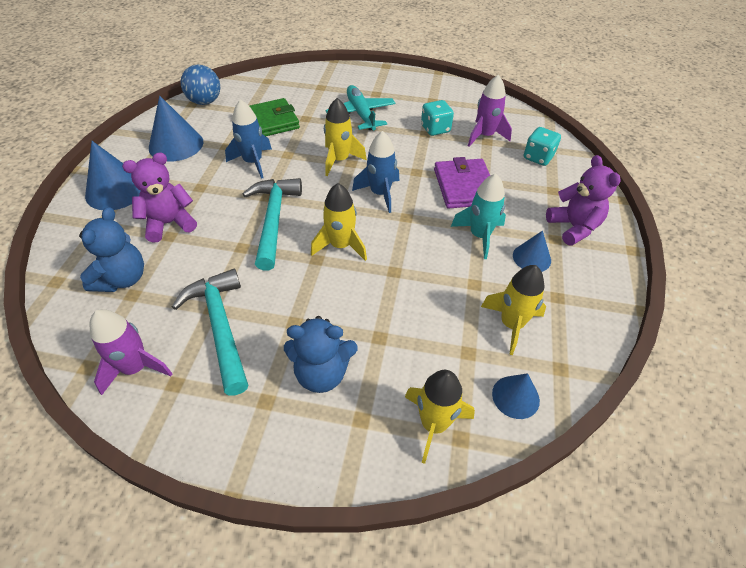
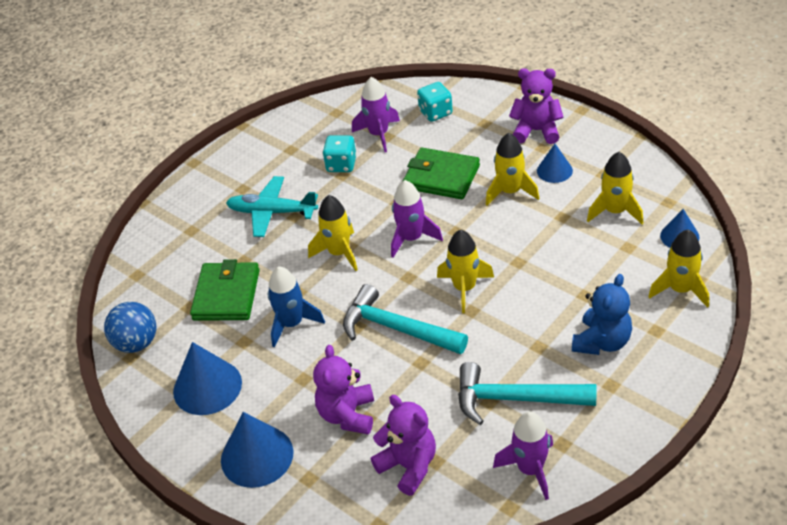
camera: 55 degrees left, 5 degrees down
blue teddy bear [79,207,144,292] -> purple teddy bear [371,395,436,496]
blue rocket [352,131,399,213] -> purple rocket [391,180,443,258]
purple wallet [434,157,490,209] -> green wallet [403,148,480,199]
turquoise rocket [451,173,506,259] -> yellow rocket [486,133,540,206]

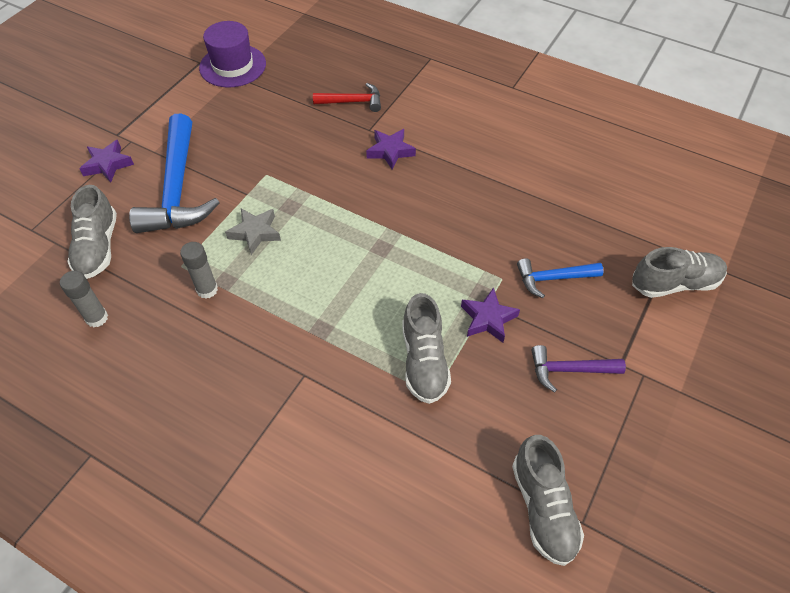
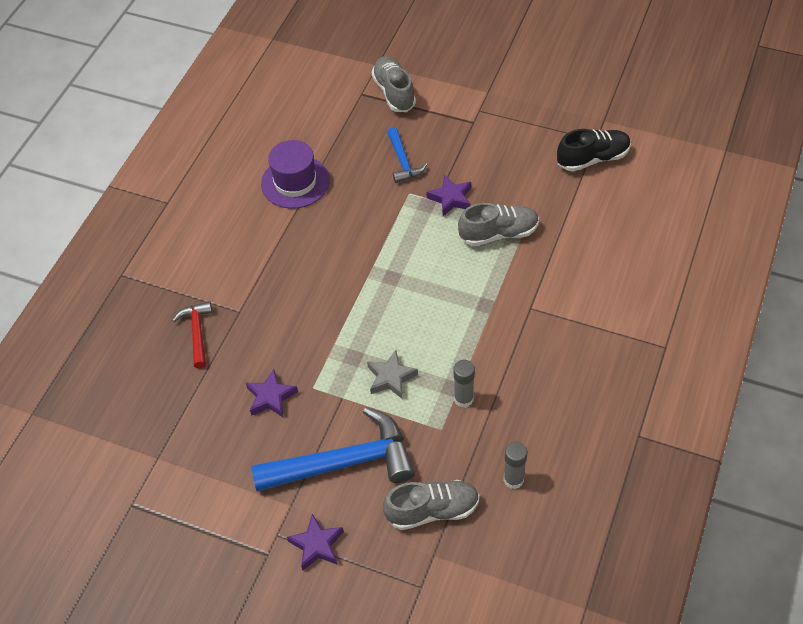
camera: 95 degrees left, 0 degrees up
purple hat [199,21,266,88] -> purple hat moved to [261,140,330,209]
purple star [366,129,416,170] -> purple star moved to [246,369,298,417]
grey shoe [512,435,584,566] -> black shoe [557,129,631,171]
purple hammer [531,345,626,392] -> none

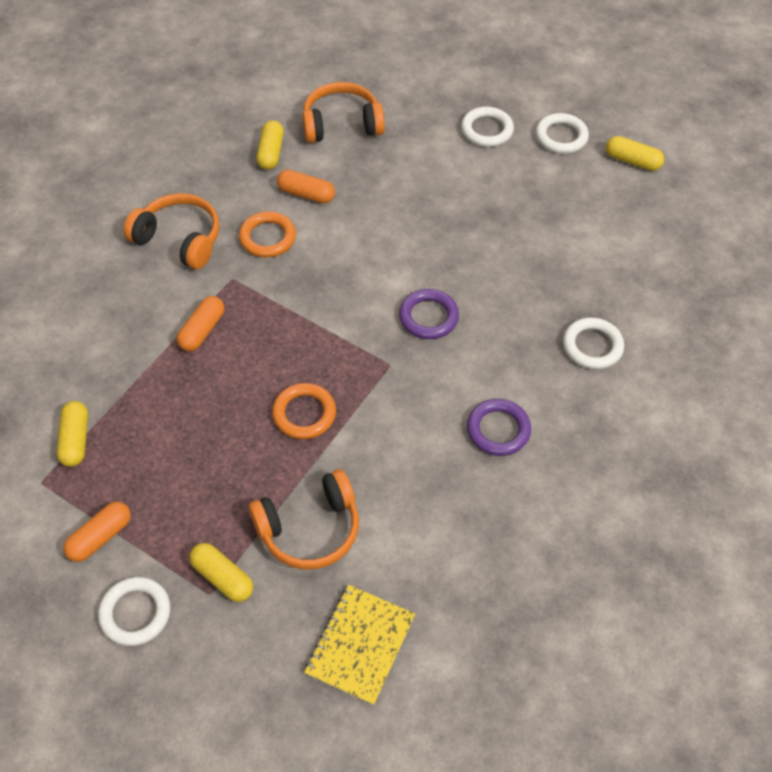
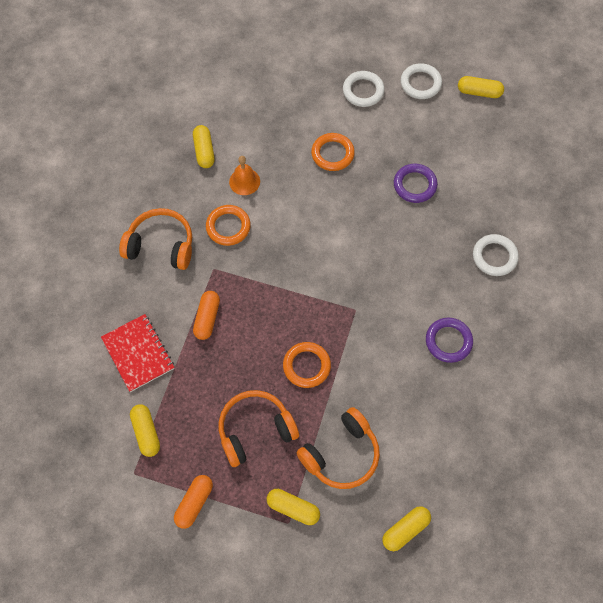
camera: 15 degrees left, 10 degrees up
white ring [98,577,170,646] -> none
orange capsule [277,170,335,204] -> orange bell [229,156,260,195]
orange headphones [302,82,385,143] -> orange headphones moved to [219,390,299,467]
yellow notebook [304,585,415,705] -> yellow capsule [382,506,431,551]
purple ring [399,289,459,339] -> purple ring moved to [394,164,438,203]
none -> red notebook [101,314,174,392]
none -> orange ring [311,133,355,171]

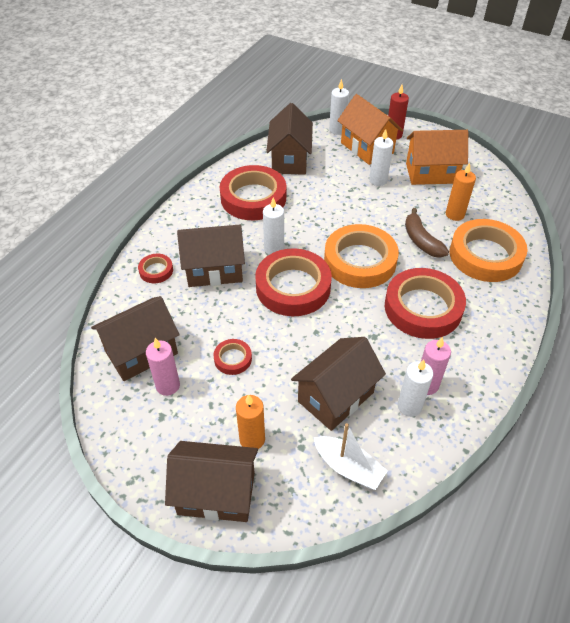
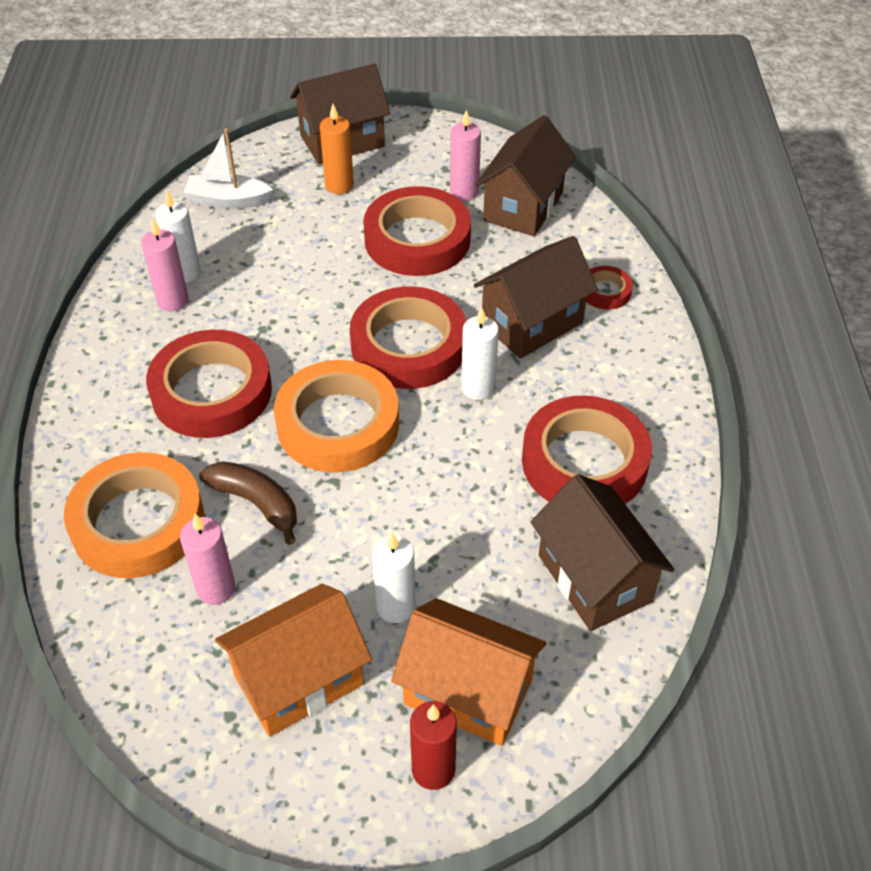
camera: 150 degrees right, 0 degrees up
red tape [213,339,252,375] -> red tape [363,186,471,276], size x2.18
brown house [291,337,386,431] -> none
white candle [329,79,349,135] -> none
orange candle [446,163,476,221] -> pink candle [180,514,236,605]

### DIRECTIONS
A faithful copy of each entry is required, and no picture may be carried into it.

### SOLUTION TO THIS EXERCISE
camera: 55 degrees left, 5 degrees down
blue teddy bear [79,207,144,292] -> purple teddy bear [371,395,436,496]
blue rocket [352,131,399,213] -> purple rocket [391,180,443,258]
purple wallet [434,157,490,209] -> green wallet [403,148,480,199]
turquoise rocket [451,173,506,259] -> yellow rocket [486,133,540,206]

camera: 95 degrees left, 0 degrees up
purple hat [199,21,266,88] -> purple hat moved to [261,140,330,209]
purple star [366,129,416,170] -> purple star moved to [246,369,298,417]
grey shoe [512,435,584,566] -> black shoe [557,129,631,171]
purple hammer [531,345,626,392] -> none

camera: 15 degrees left, 10 degrees up
white ring [98,577,170,646] -> none
orange capsule [277,170,335,204] -> orange bell [229,156,260,195]
orange headphones [302,82,385,143] -> orange headphones moved to [219,390,299,467]
yellow notebook [304,585,415,705] -> yellow capsule [382,506,431,551]
purple ring [399,289,459,339] -> purple ring moved to [394,164,438,203]
none -> red notebook [101,314,174,392]
none -> orange ring [311,133,355,171]

camera: 150 degrees right, 0 degrees up
red tape [213,339,252,375] -> red tape [363,186,471,276], size x2.18
brown house [291,337,386,431] -> none
white candle [329,79,349,135] -> none
orange candle [446,163,476,221] -> pink candle [180,514,236,605]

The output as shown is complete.